WHAT TO PRODUCE: From the first line of the listing below to the line containing "recolor: estrella [azul]", write out everything exactly. No pictures.
————————
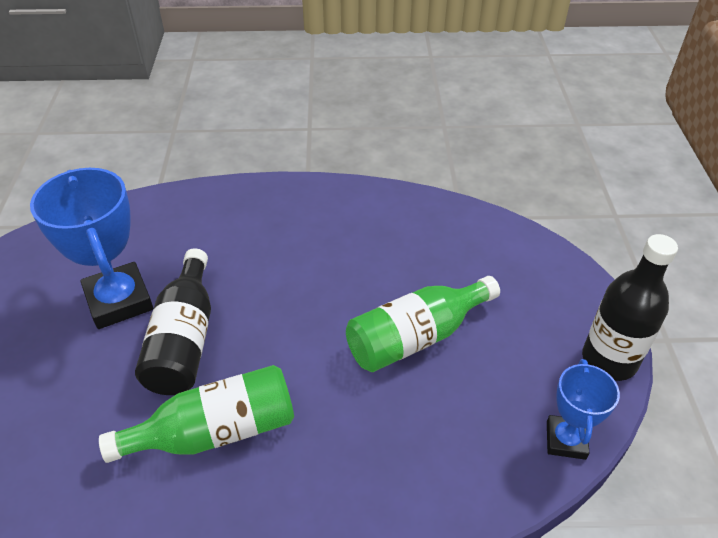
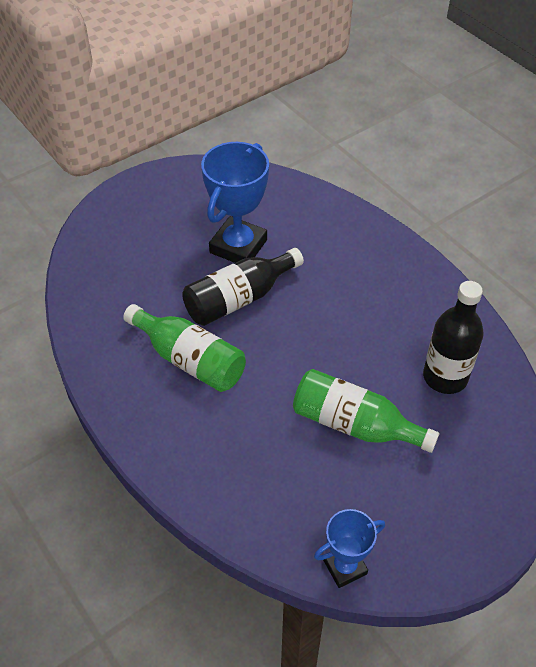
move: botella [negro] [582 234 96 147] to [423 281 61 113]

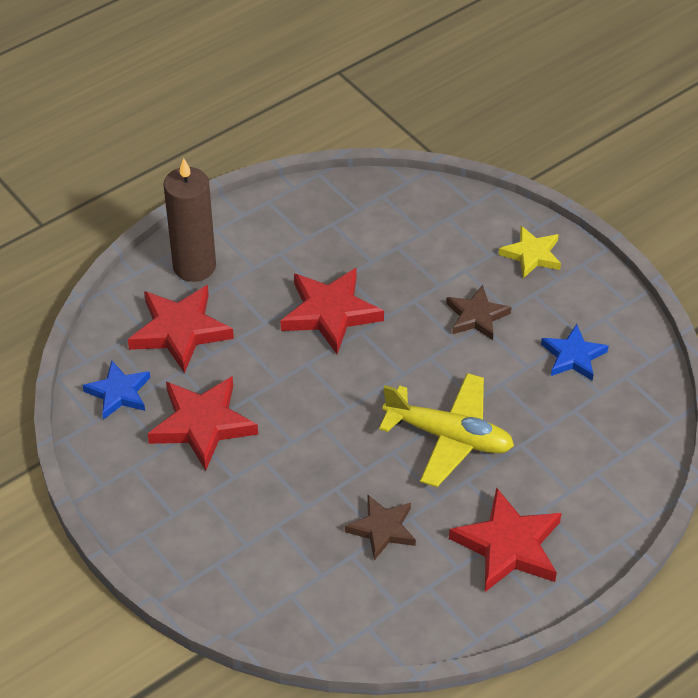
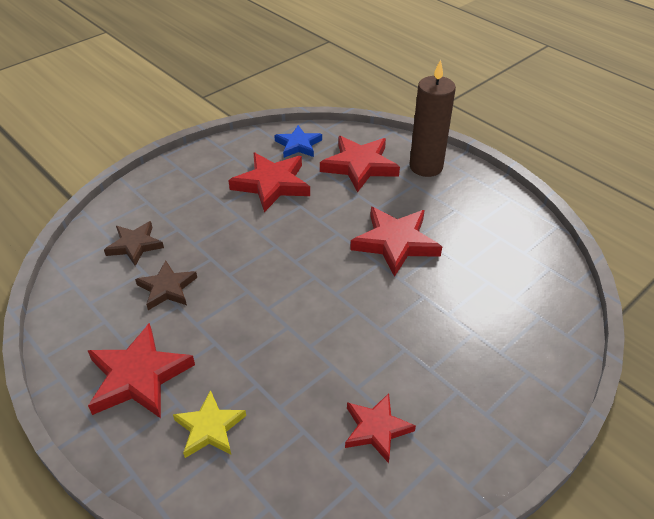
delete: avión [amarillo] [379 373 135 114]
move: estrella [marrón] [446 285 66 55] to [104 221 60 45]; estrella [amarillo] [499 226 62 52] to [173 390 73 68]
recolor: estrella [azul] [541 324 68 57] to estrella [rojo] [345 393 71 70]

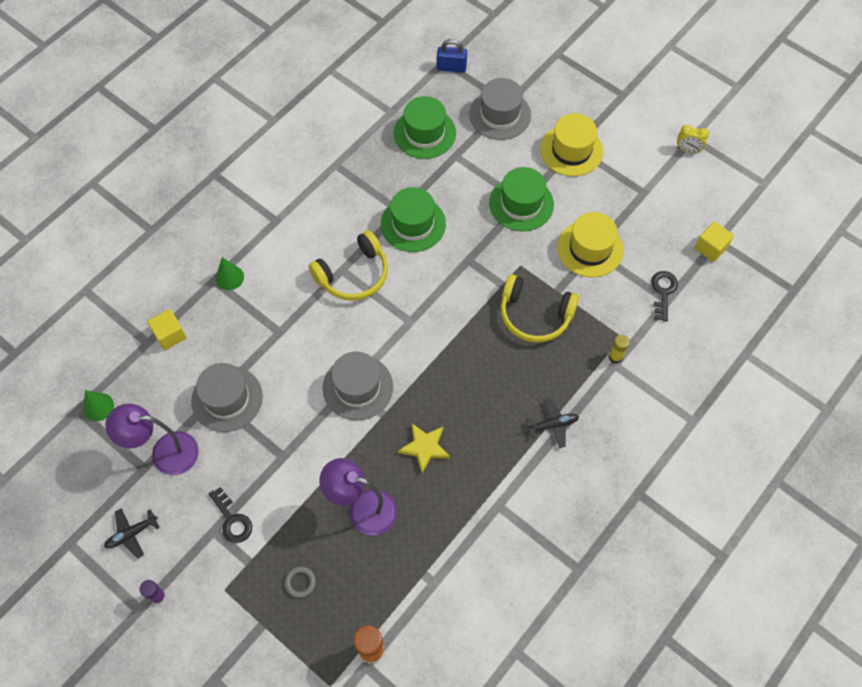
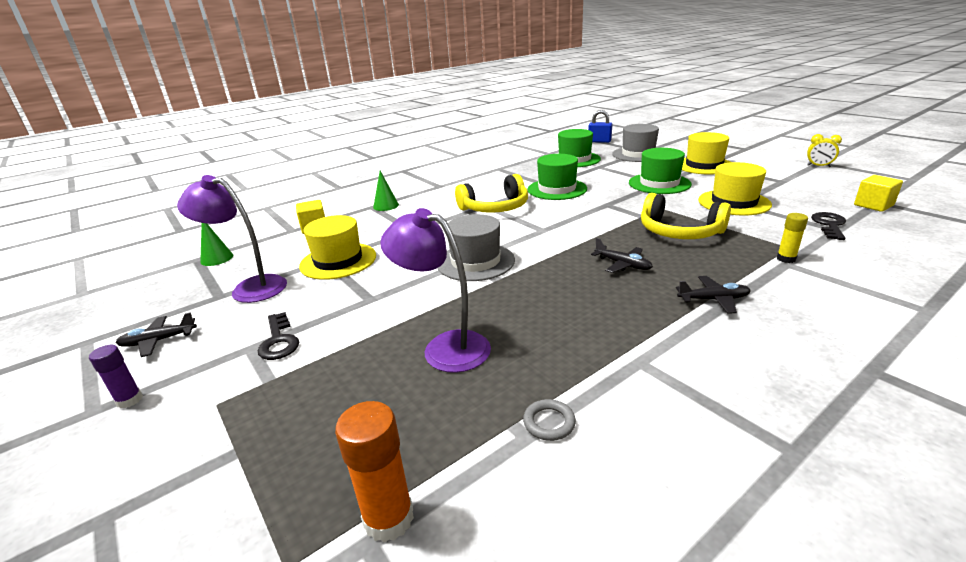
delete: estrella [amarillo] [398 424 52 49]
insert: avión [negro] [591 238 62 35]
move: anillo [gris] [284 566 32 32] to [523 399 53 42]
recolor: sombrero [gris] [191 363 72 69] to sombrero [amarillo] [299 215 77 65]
————————
RESPONSE:
move: botella [negro] [582 234 96 147] to [423 281 61 113]

delete: avión [amarillo] [379 373 135 114]
move: estrella [marrón] [446 285 66 55] to [104 221 60 45]; estrella [amarillo] [499 226 62 52] to [173 390 73 68]
recolor: estrella [azul] [541 324 68 57] to estrella [rojo] [345 393 71 70]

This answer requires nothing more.